(Material supplied Opens)

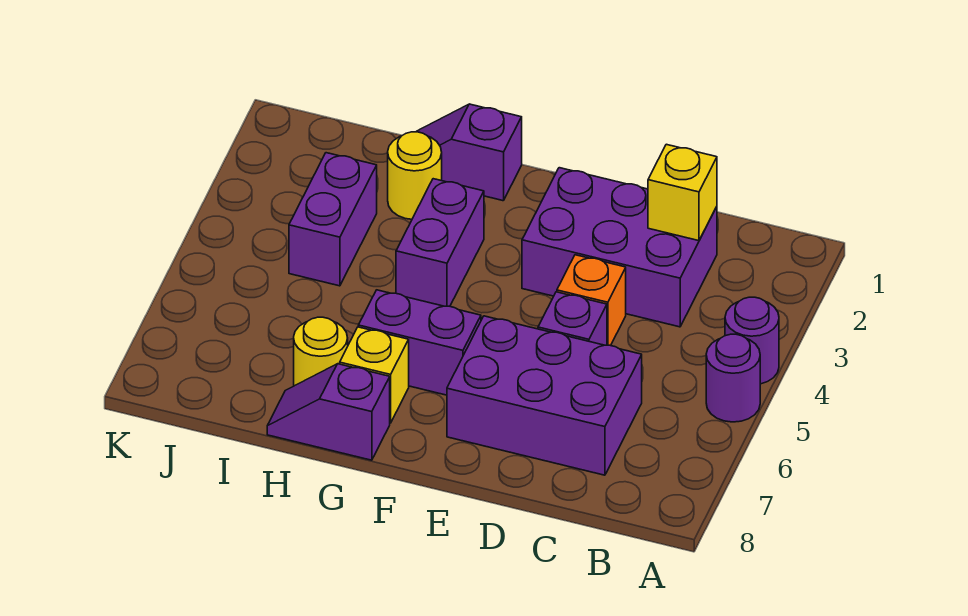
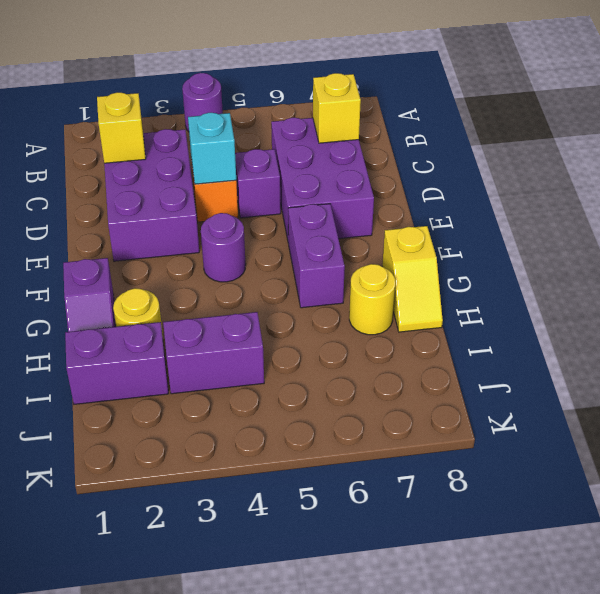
purple round brick A5 level 1 -> purple round brick F4 level 1
none -> cyan brick D4 level 2
purple brick G3:G4 level 1 -> purple brick I1:I2 level 1
yellow brick G7 level 1 -> yellow brick C7 level 2
purple slope G8:H8 level 1 top G -> yellow slope G8:H8 level 1 top G

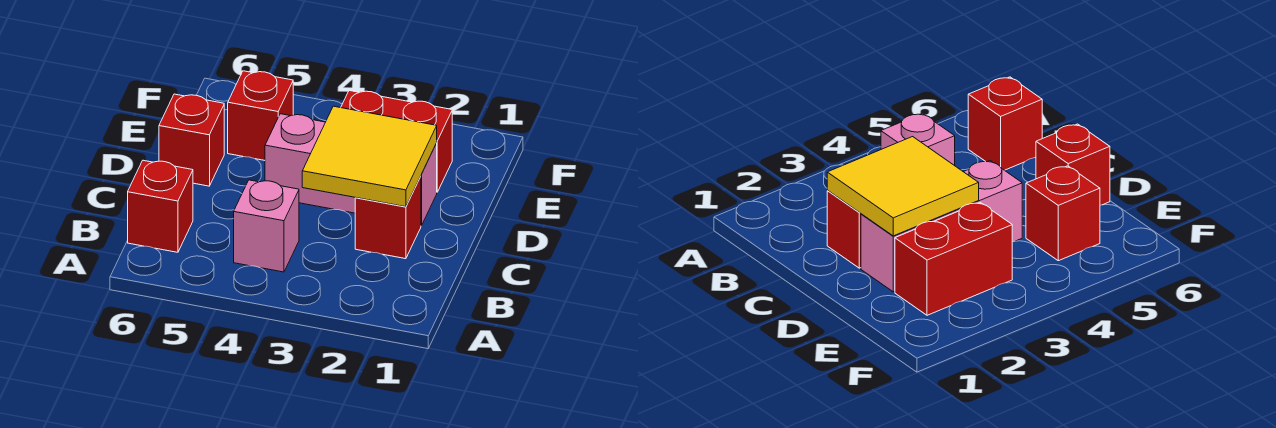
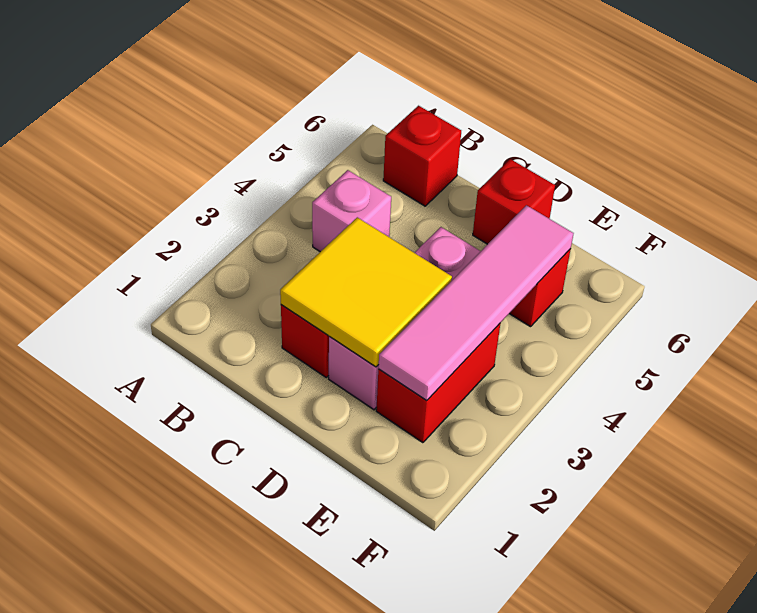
none -> pink tile E2:E5 level 2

(Material supplied Closes)

● Action item:
The lines from the one containing "purple slope G8:H8" to the final line of the material, both ends included, should be retyped exactly and alone, with no pictures.

● Answer for the task:
purple slope G8:H8 level 1 top G -> yellow slope G8:H8 level 1 top G

none -> pink tile E2:E5 level 2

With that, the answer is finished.